--- Task details ---
Pick out each line of the records that includes the string "blue", and copy it.

--- Data extract ---
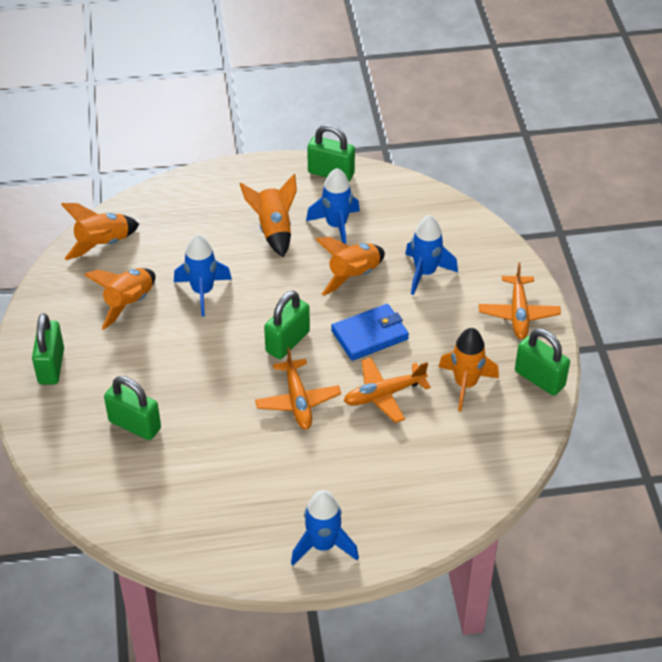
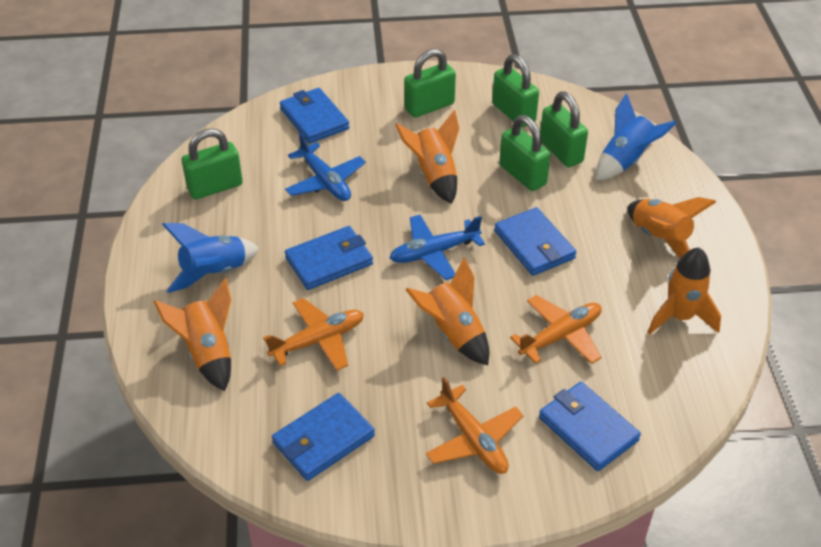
blue plane: 0 -> 2
blue rocket: 4 -> 2
blue wallet: 1 -> 5

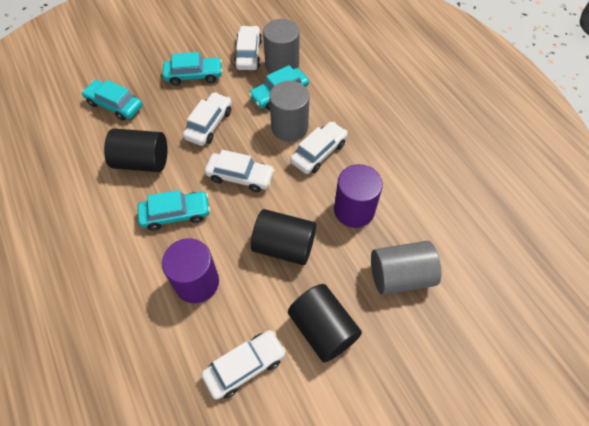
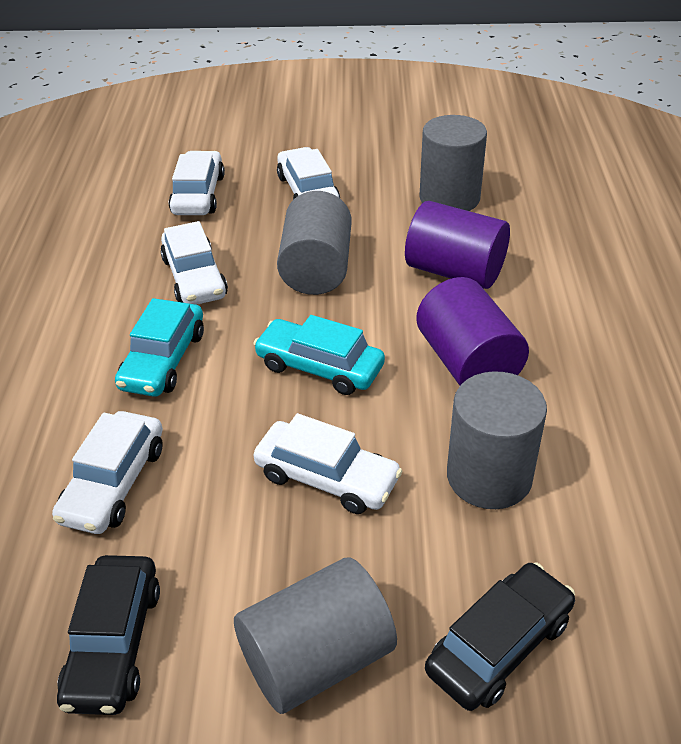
black car: 0 -> 2
black cylinder: 3 -> 0
grey cylinder: 3 -> 4
turquoise car: 4 -> 2

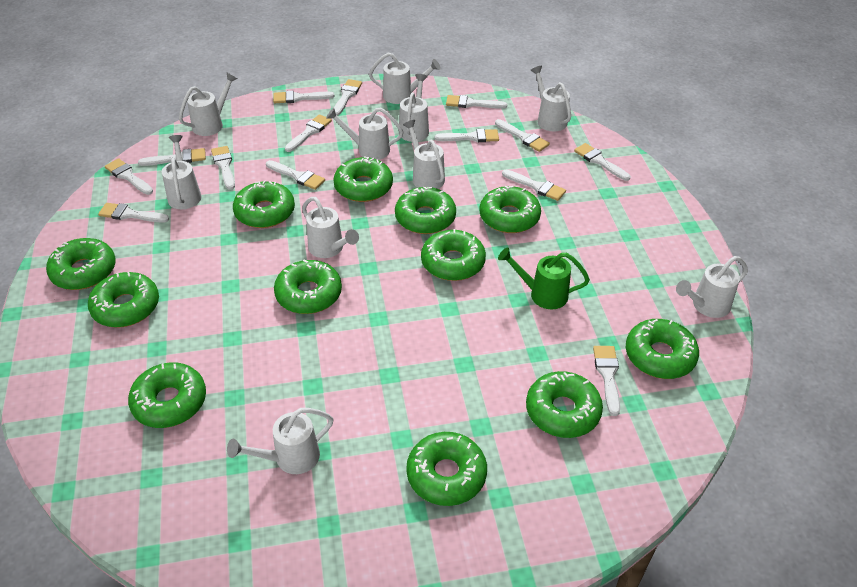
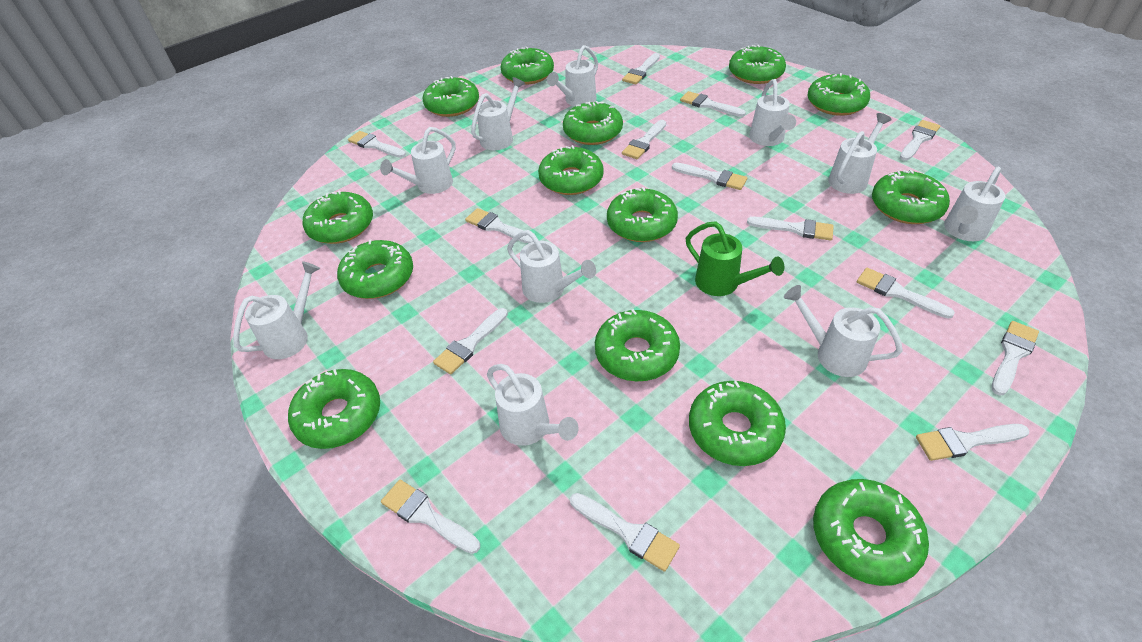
green donut: 12 -> 14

--- Completed exercise ---
blue plane: 0 -> 2
blue rocket: 4 -> 2
blue wallet: 1 -> 5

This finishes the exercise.